- **Given task**: Please copy every line of the records below word for word, leaving out the pictures.

** Begin Records supplied **

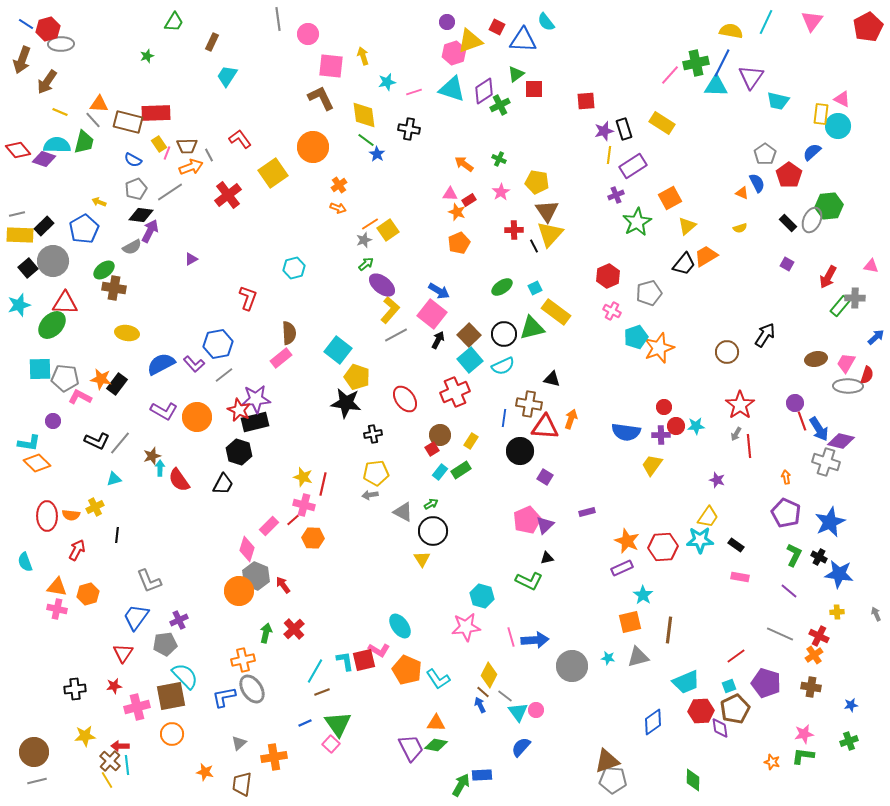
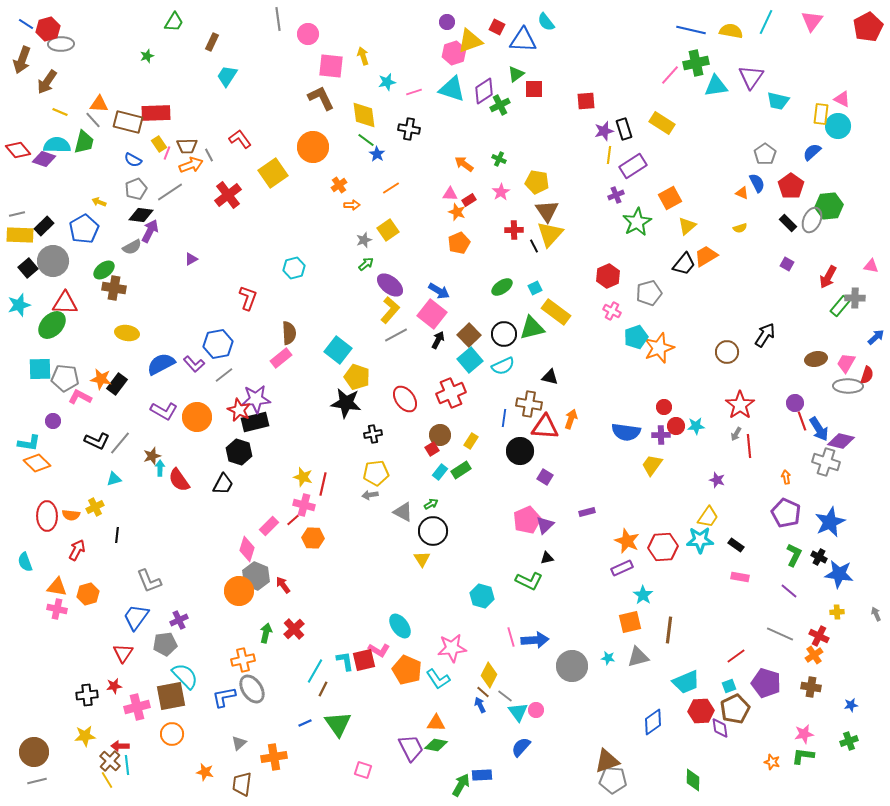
blue line at (722, 63): moved 31 px left, 33 px up; rotated 76 degrees clockwise
cyan triangle at (716, 86): rotated 10 degrees counterclockwise
orange arrow at (191, 167): moved 2 px up
red pentagon at (789, 175): moved 2 px right, 11 px down
orange arrow at (338, 208): moved 14 px right, 3 px up; rotated 21 degrees counterclockwise
orange line at (370, 224): moved 21 px right, 36 px up
purple ellipse at (382, 285): moved 8 px right
black triangle at (552, 379): moved 2 px left, 2 px up
red cross at (455, 392): moved 4 px left, 1 px down
pink star at (466, 627): moved 14 px left, 21 px down
black cross at (75, 689): moved 12 px right, 6 px down
brown line at (322, 692): moved 1 px right, 3 px up; rotated 42 degrees counterclockwise
pink square at (331, 744): moved 32 px right, 26 px down; rotated 24 degrees counterclockwise
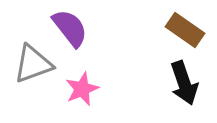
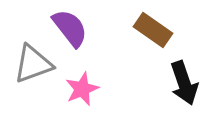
brown rectangle: moved 32 px left
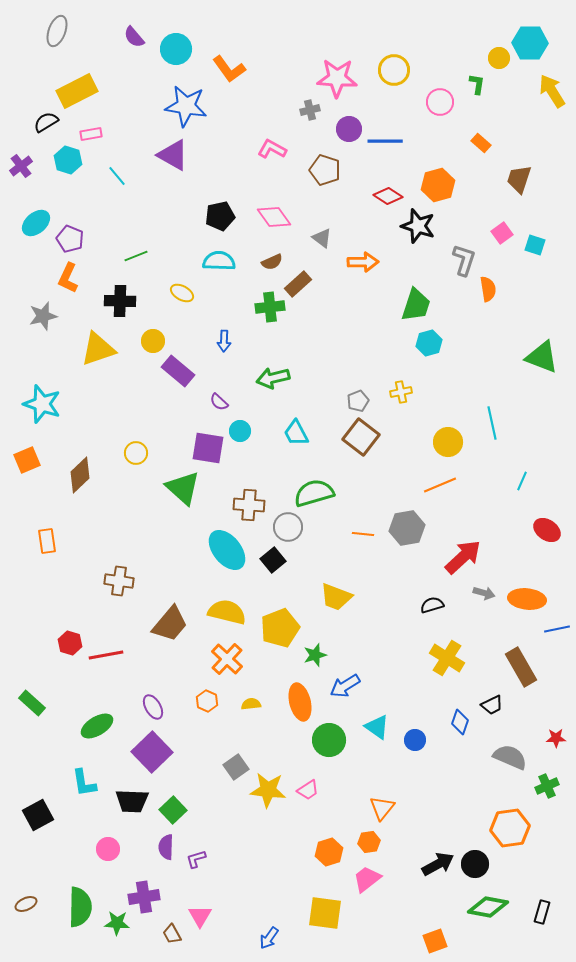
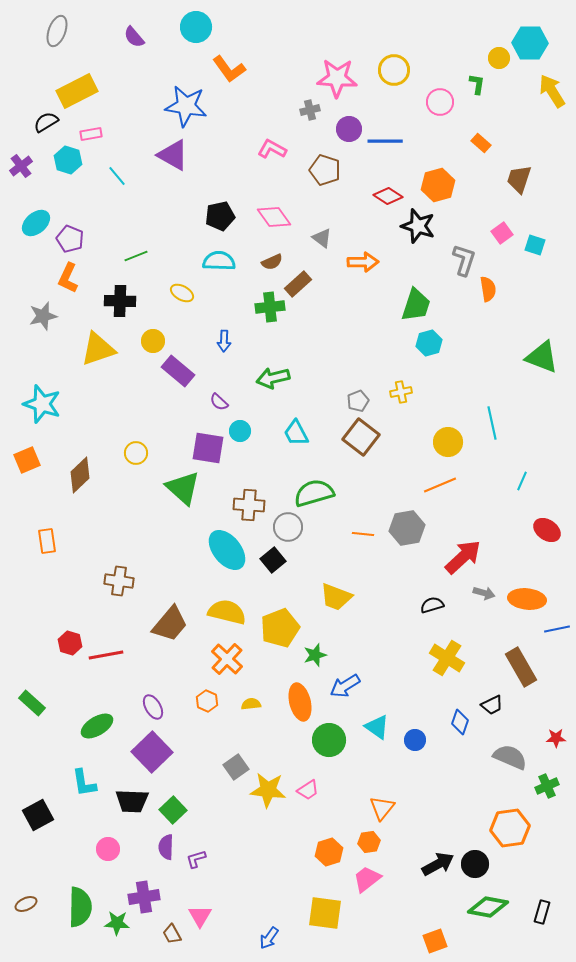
cyan circle at (176, 49): moved 20 px right, 22 px up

** End Records supplied **

- **Written solution**:
blue line at (722, 63): moved 31 px left, 33 px up; rotated 76 degrees clockwise
cyan triangle at (716, 86): rotated 10 degrees counterclockwise
orange arrow at (191, 167): moved 2 px up
red pentagon at (789, 175): moved 2 px right, 11 px down
orange arrow at (338, 208): moved 14 px right, 3 px up; rotated 21 degrees counterclockwise
orange line at (370, 224): moved 21 px right, 36 px up
purple ellipse at (382, 285): moved 8 px right
black triangle at (552, 379): moved 2 px left, 2 px up
red cross at (455, 392): moved 4 px left, 1 px down
pink star at (466, 627): moved 14 px left, 21 px down
black cross at (75, 689): moved 12 px right, 6 px down
brown line at (322, 692): moved 1 px right, 3 px up; rotated 42 degrees counterclockwise
pink square at (331, 744): moved 32 px right, 26 px down; rotated 24 degrees counterclockwise
brown rectangle: moved 32 px left
cyan circle at (176, 49): moved 20 px right, 22 px up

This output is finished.